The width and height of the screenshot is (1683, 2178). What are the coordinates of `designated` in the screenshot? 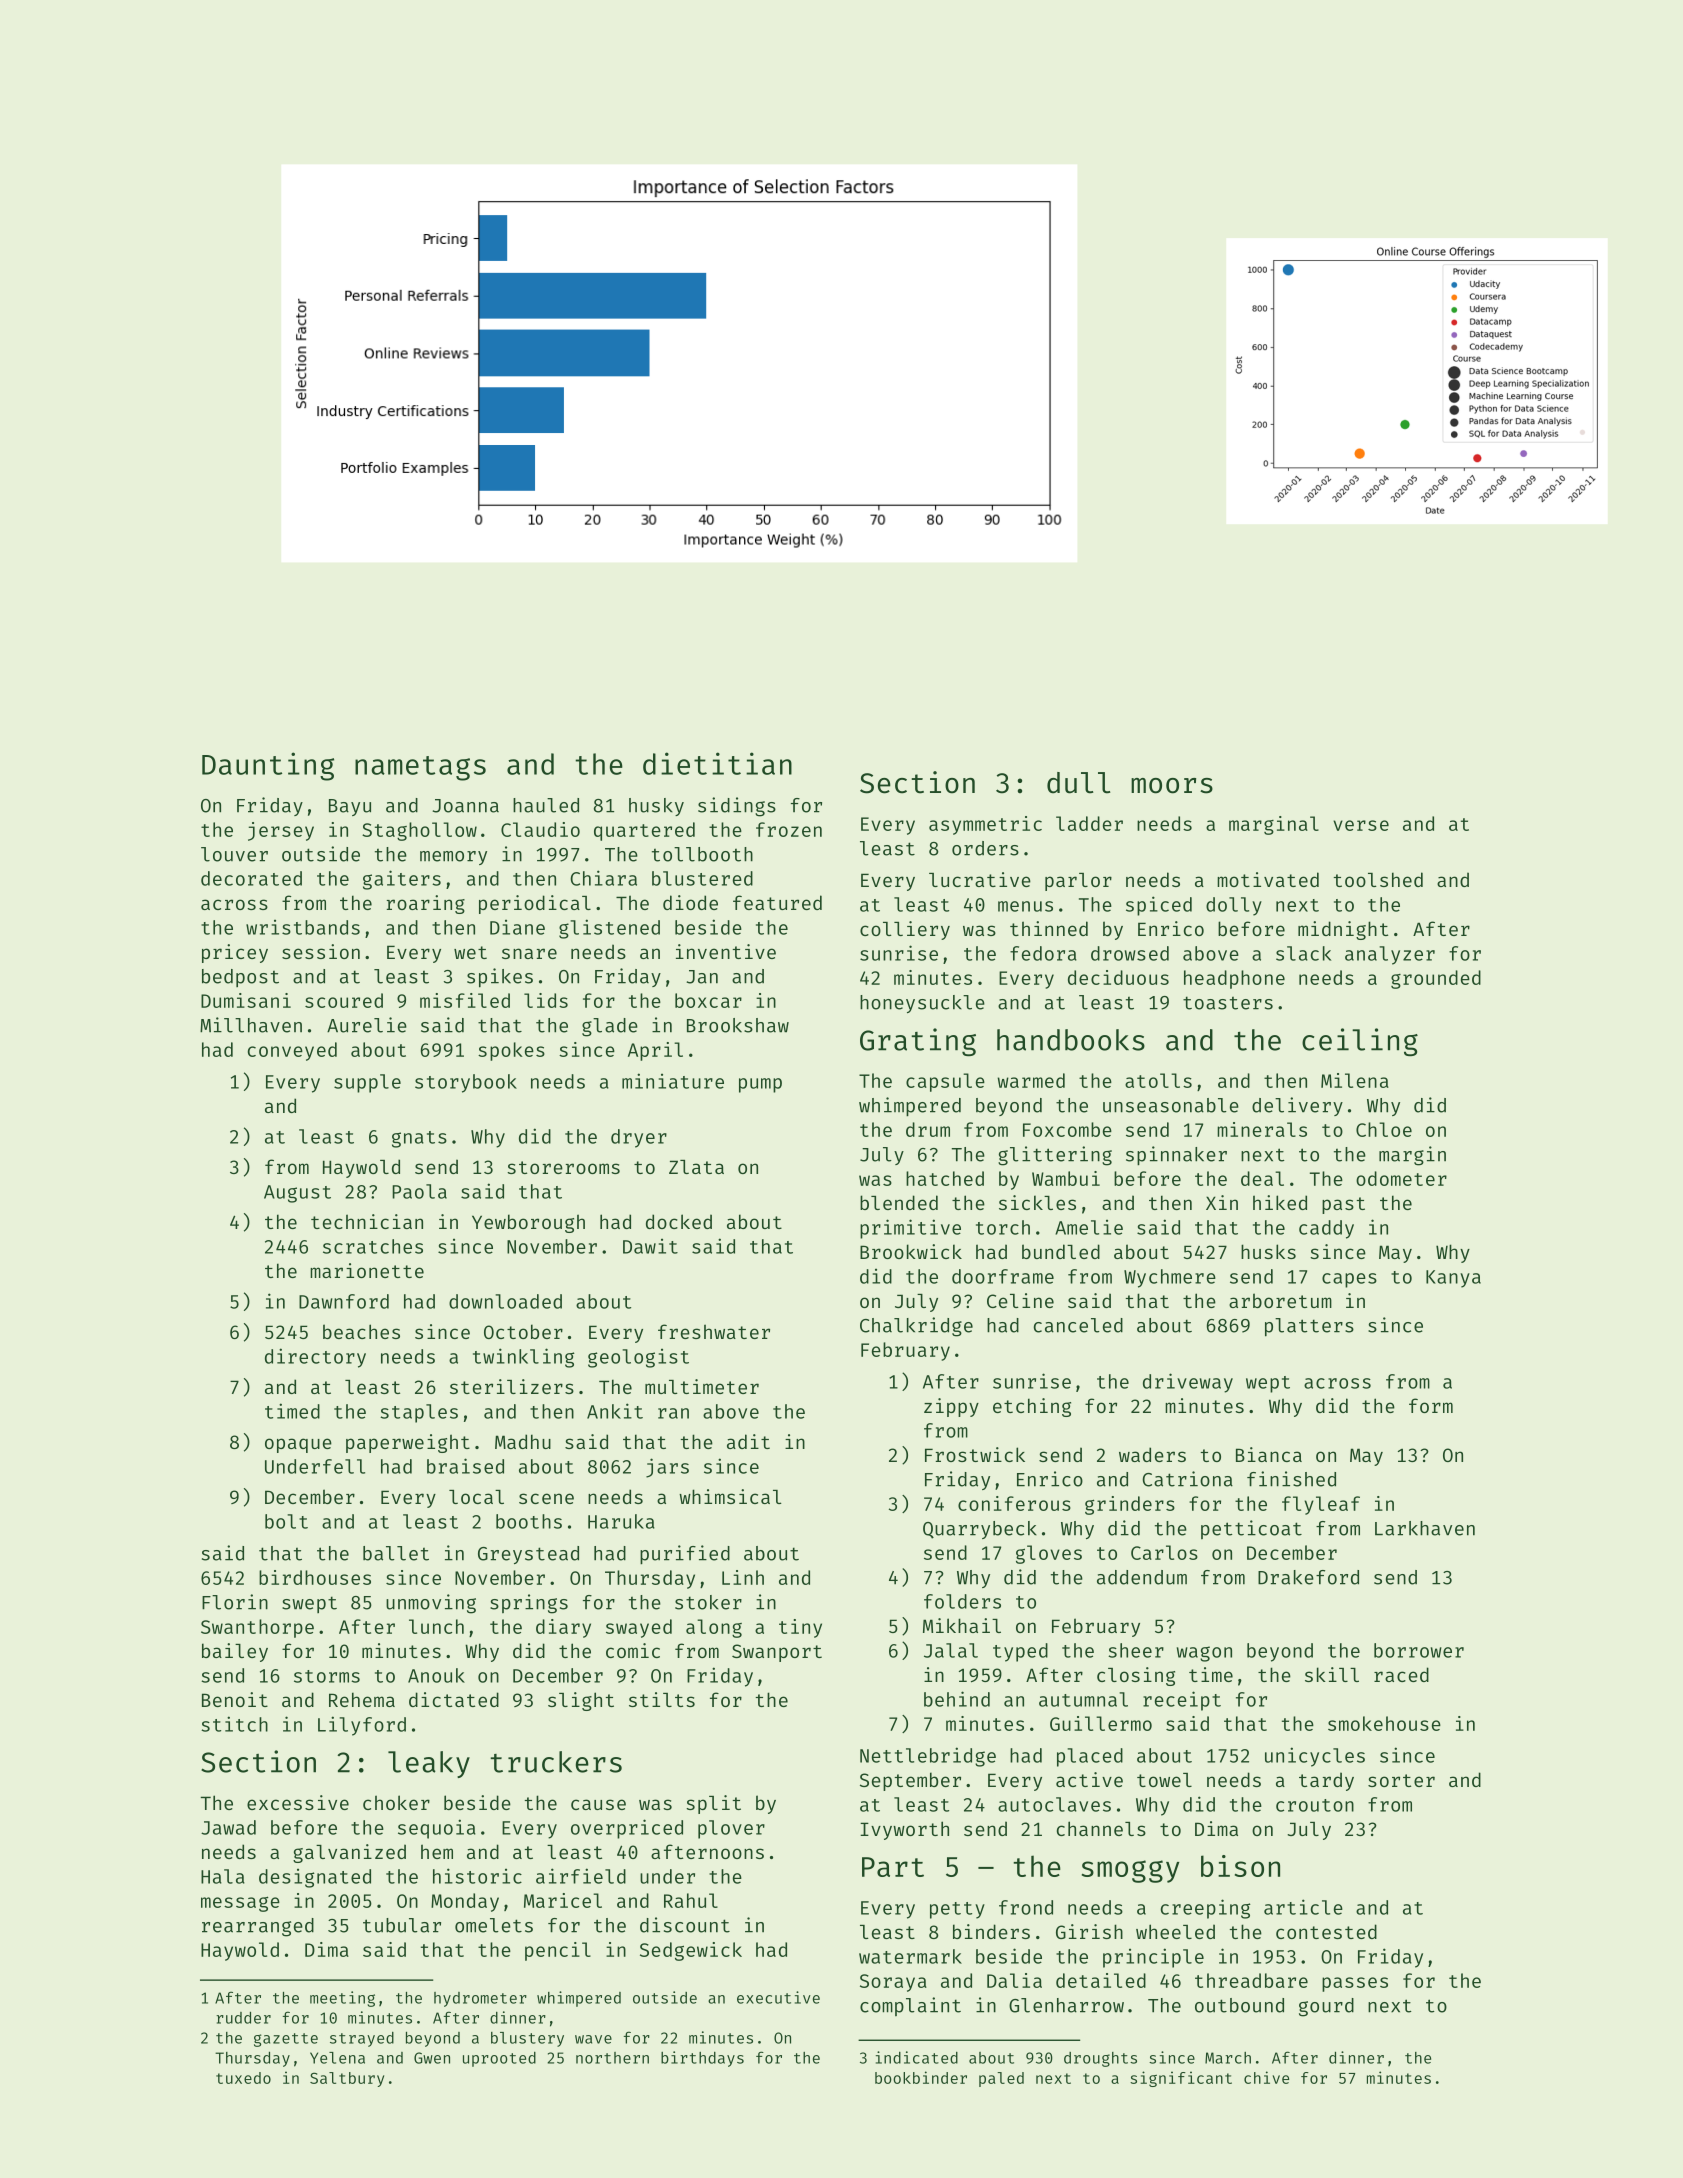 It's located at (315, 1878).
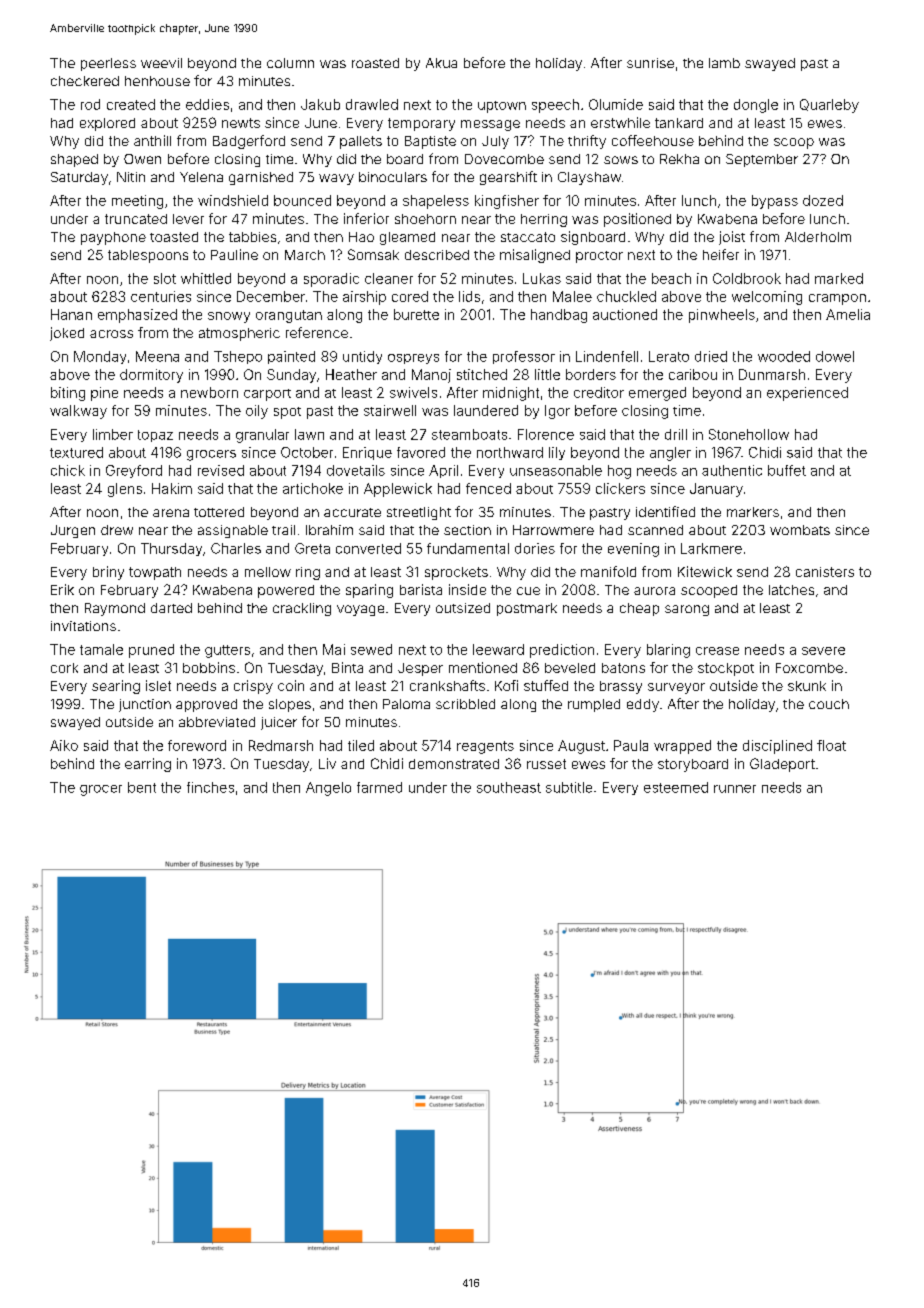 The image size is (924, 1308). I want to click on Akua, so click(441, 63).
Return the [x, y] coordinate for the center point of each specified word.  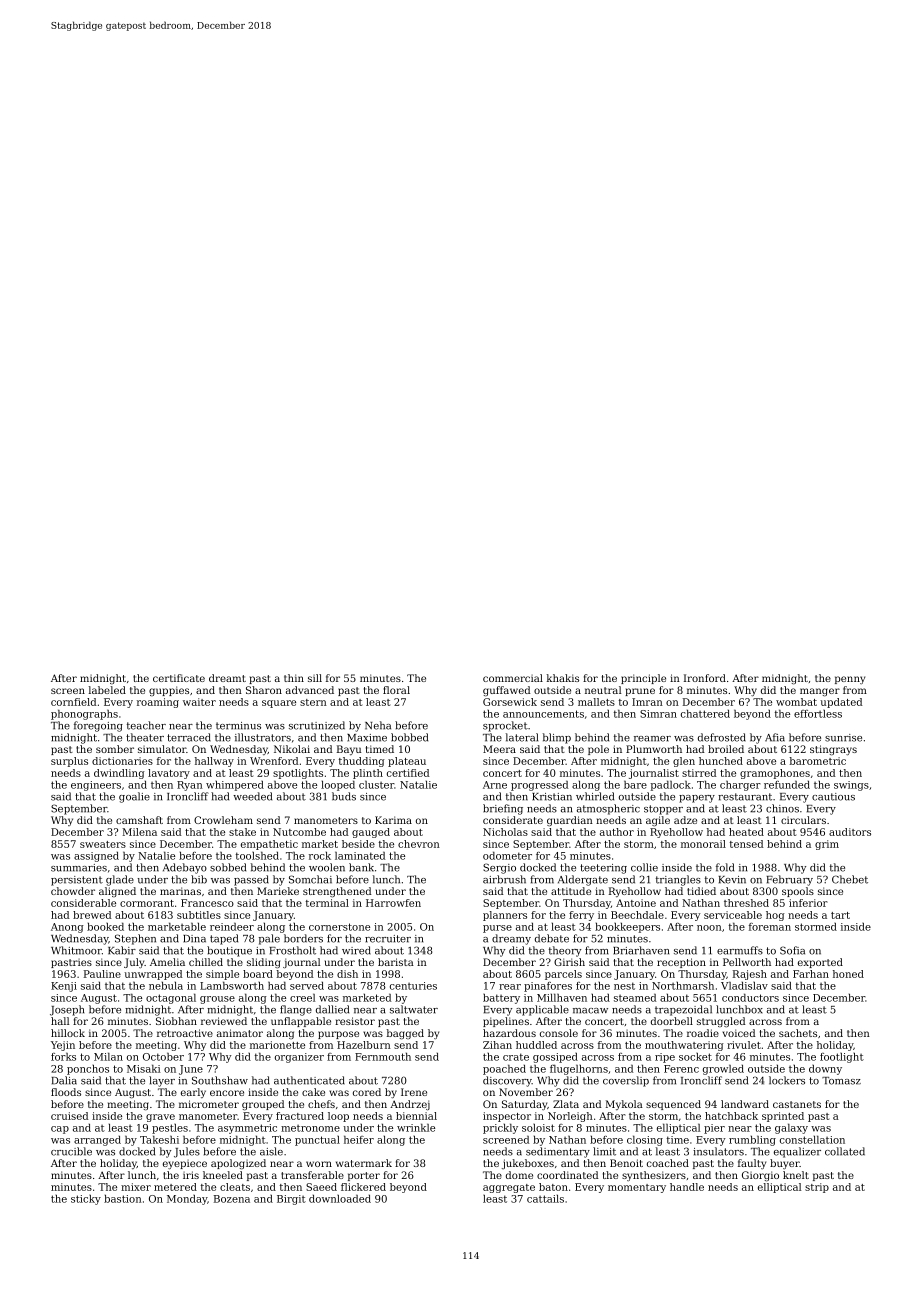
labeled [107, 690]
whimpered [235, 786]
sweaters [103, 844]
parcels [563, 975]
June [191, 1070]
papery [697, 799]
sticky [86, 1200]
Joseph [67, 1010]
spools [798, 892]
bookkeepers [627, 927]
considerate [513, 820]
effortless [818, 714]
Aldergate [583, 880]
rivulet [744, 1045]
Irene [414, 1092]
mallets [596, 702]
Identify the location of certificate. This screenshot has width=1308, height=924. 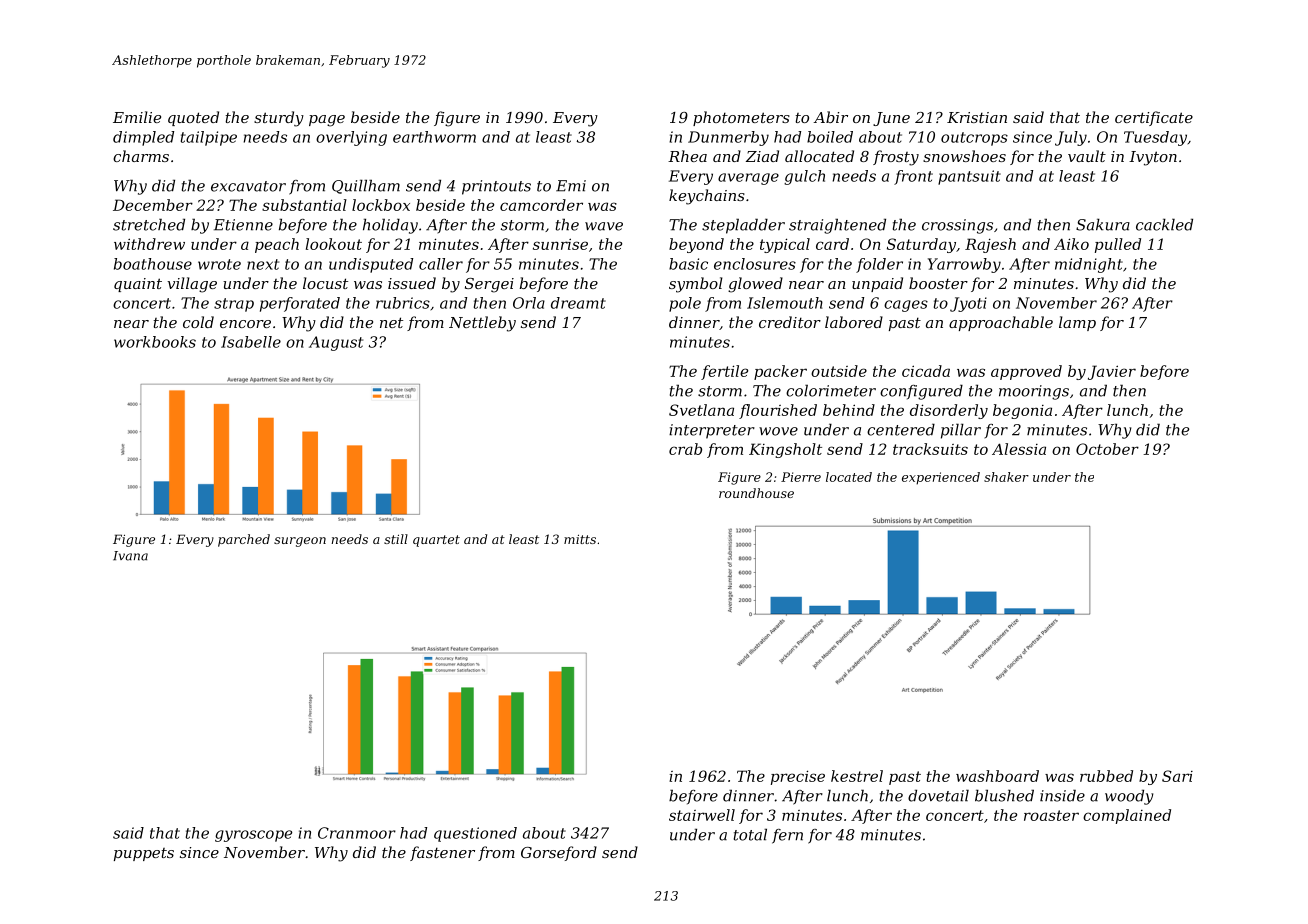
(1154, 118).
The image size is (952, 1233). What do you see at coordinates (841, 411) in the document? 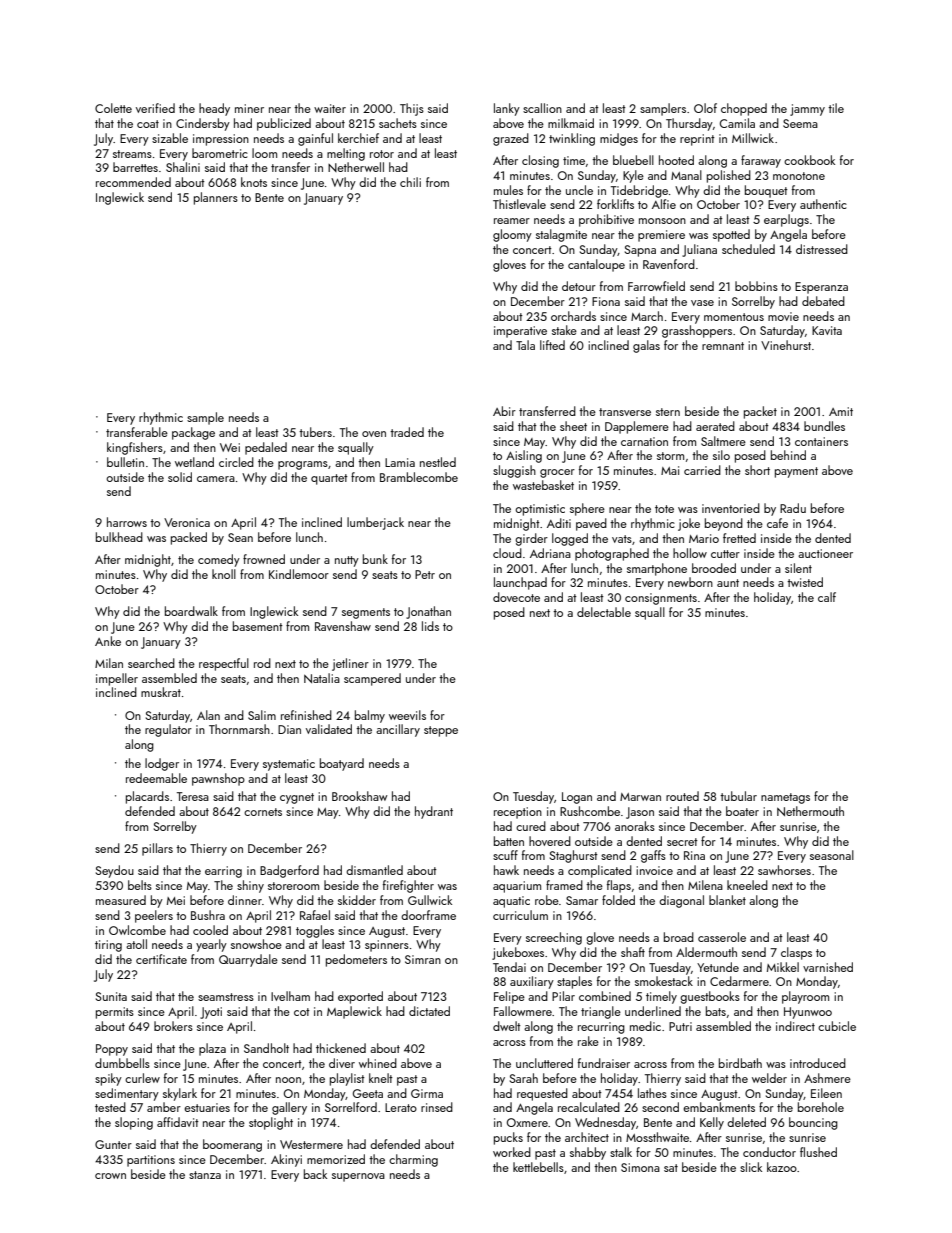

☆ ☆ ☆ ☆ ☆ ☆ ☆

Copy the listing above word for word, starting with the line that contains "mallets [596, 702]" and continuing through its last line. Omit the pictures from your copy.

• _Answer to this task_
mallets [596, 702]
Identify the location of certificate. This screenshot has width=1308, height=924. 
(1154, 118).
The image size is (952, 1233). What do you see at coordinates (841, 411) in the document? 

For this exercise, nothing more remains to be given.